Problem details: Write back, word for word, the lines from the one containing "IMU3 pin SDA: D8 -> A5" to the end of the listing below. Include nothing else, and no pictures.
***
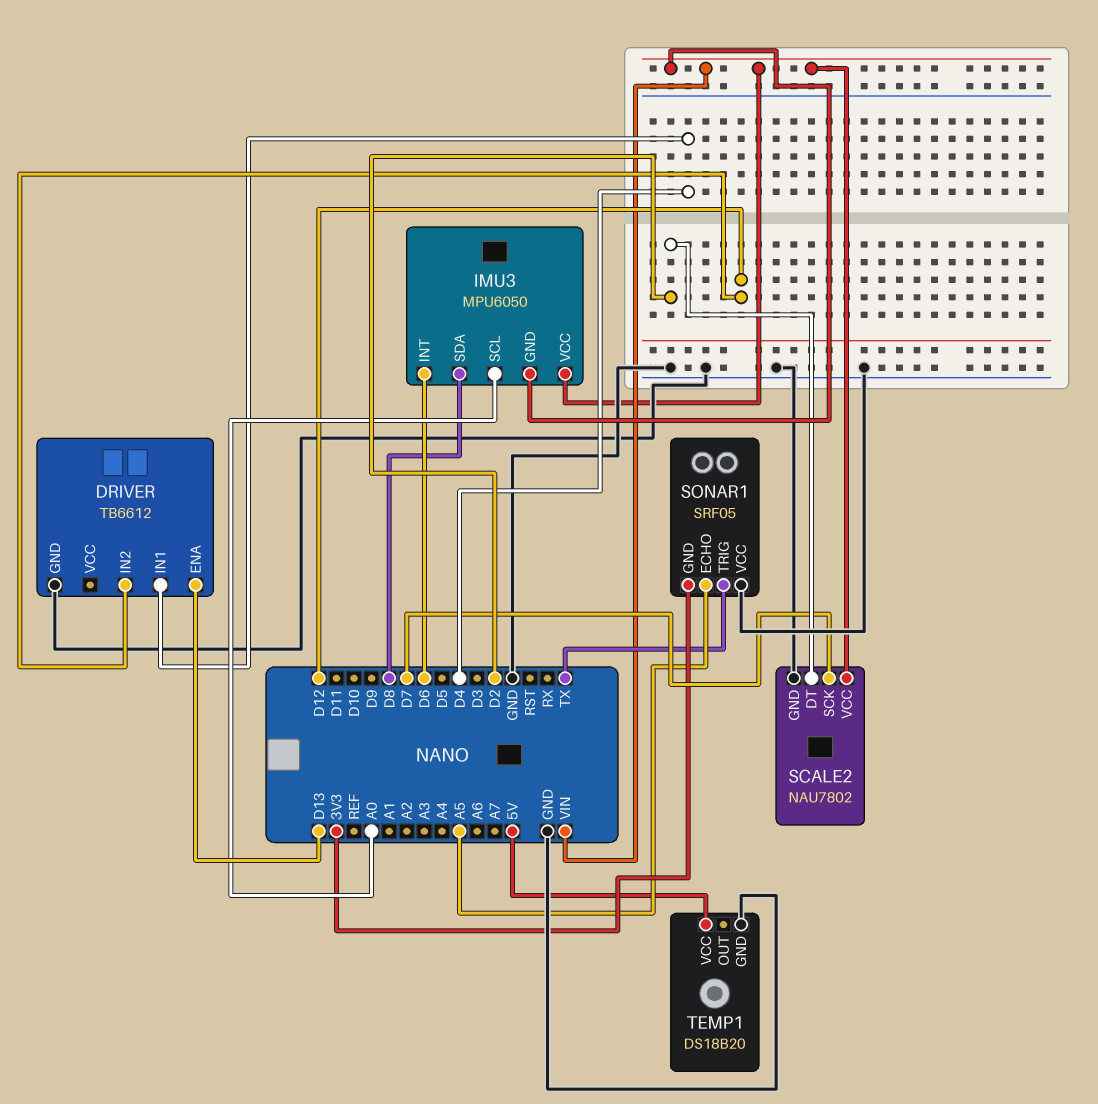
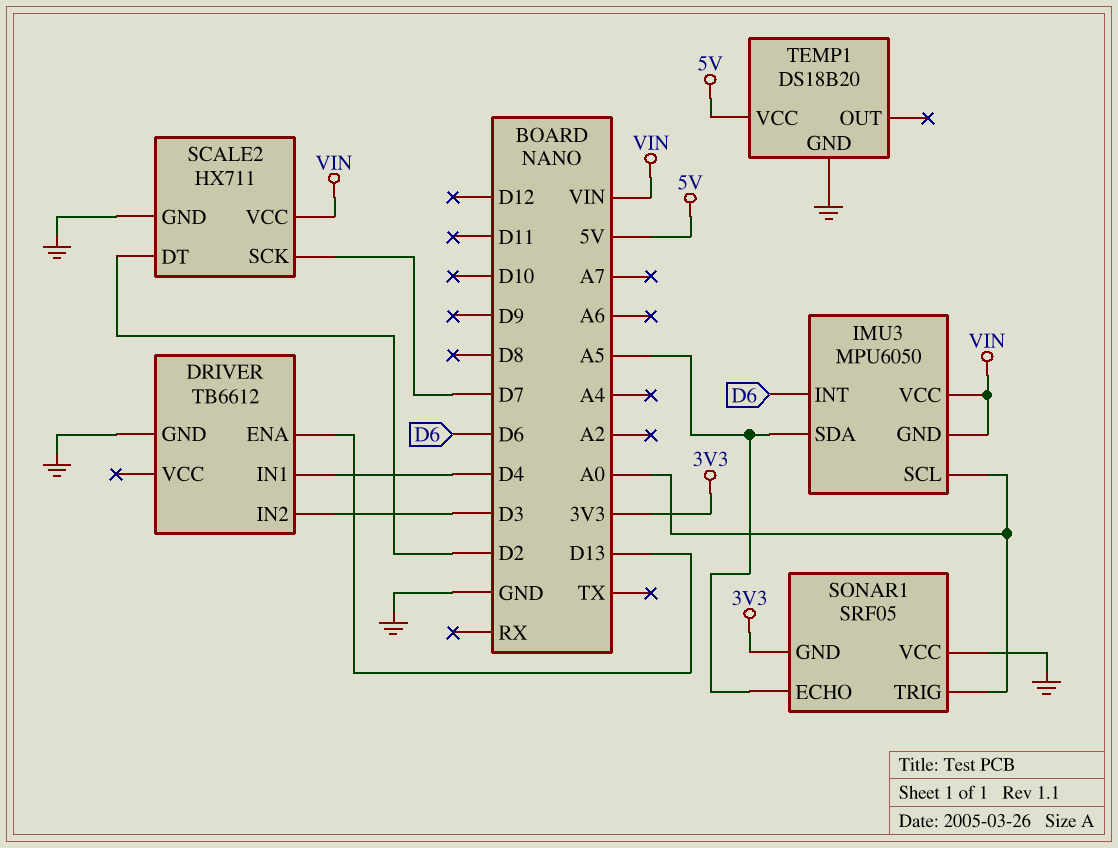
DRIVER pin IN2: D12 -> D3
IMU3 pin SDA: D8 -> A5
SCALE2: NAU7802 -> HX711
SONAR1 pin TRIG: TX -> A0

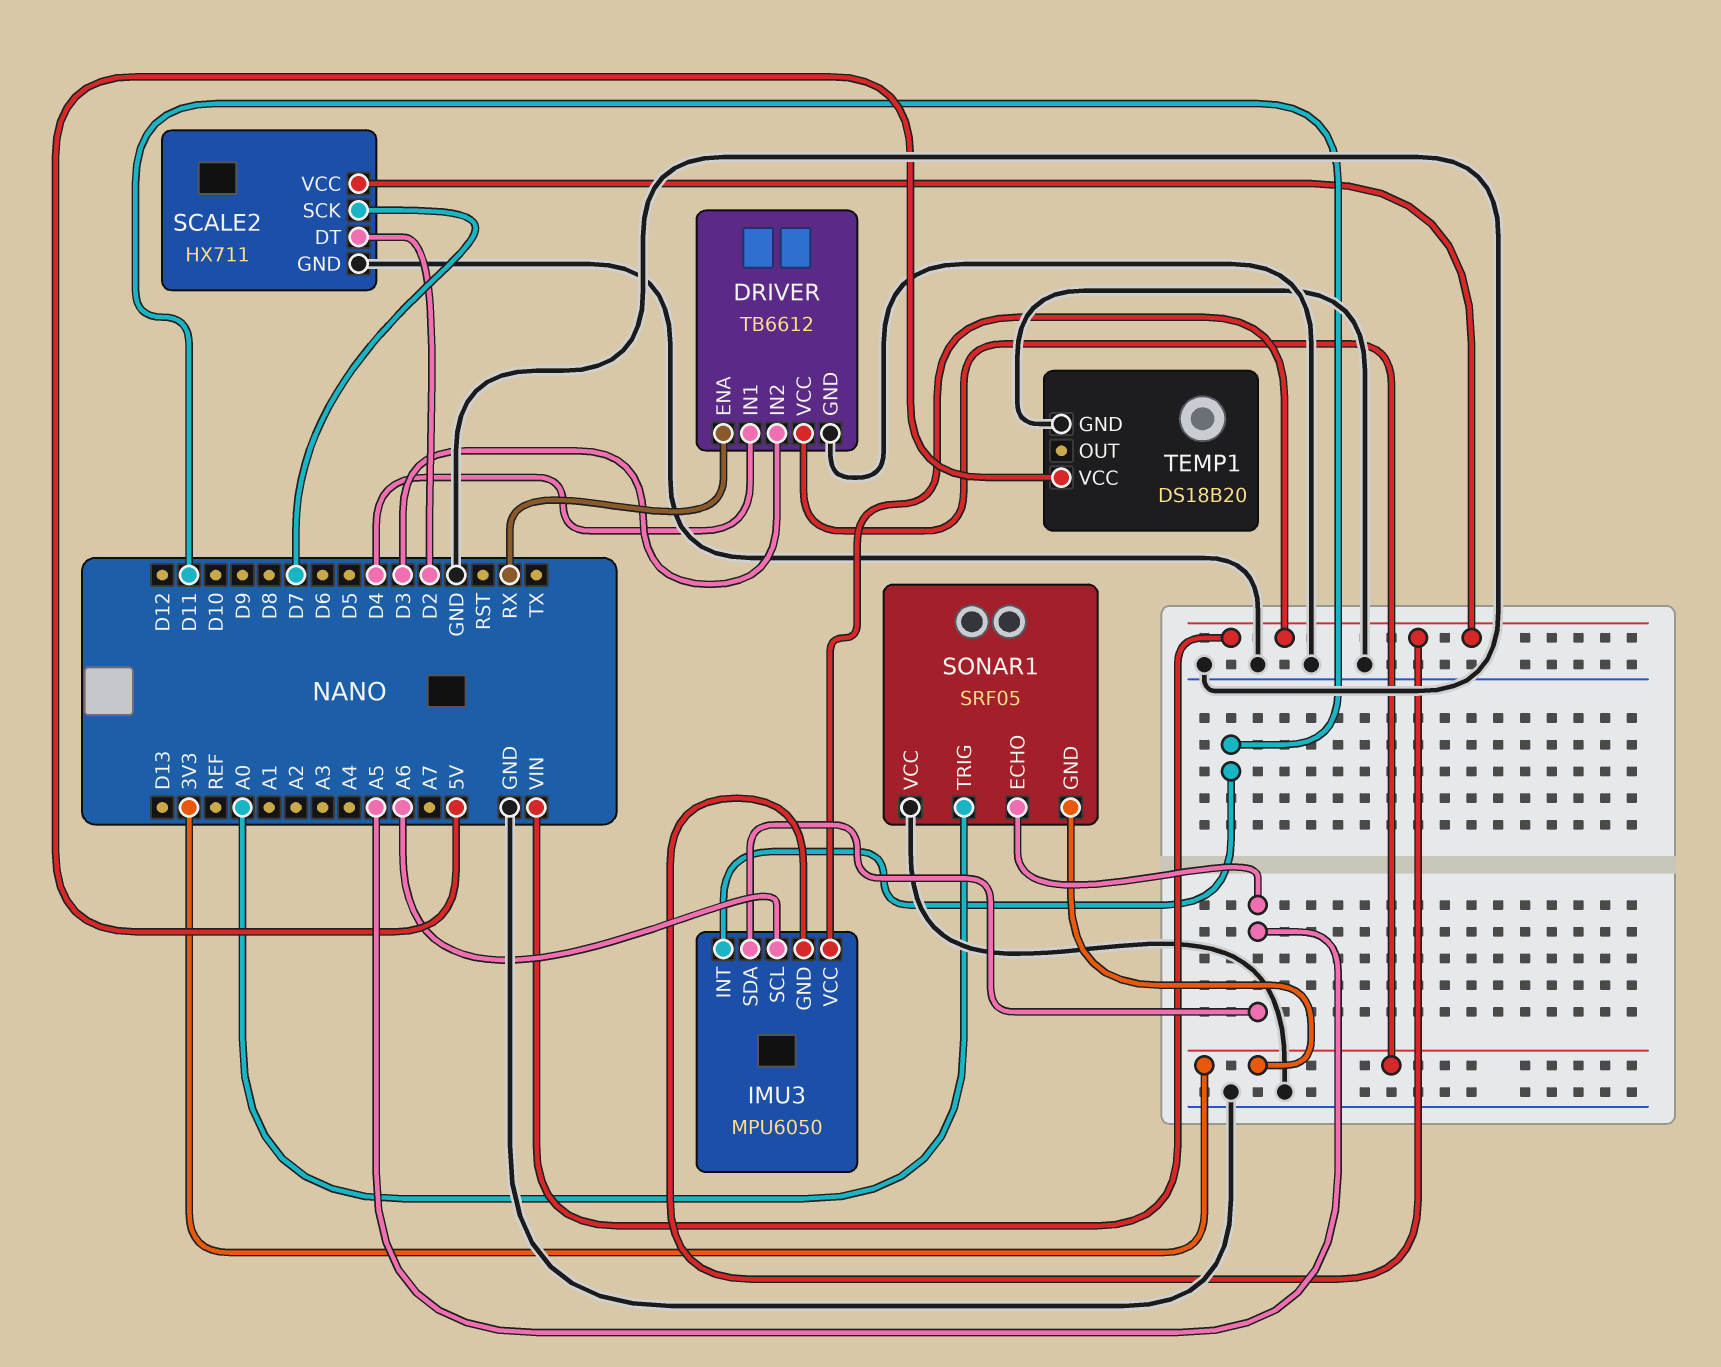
DRIVER pin ENA: D13 -> RX
DRIVER pin VCC: none -> 3V3
IMU3 pin INT: D6 -> D11
IMU3 pin SCL: A0 -> A6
***
Task response:
IMU3 pin SDA: D8 -> A5
SCALE2: NAU7802 -> HX711
SONAR1 pin TRIG: TX -> A0

DRIVER pin ENA: D13 -> RX
DRIVER pin VCC: none -> 3V3
IMU3 pin INT: D6 -> D11
IMU3 pin SCL: A0 -> A6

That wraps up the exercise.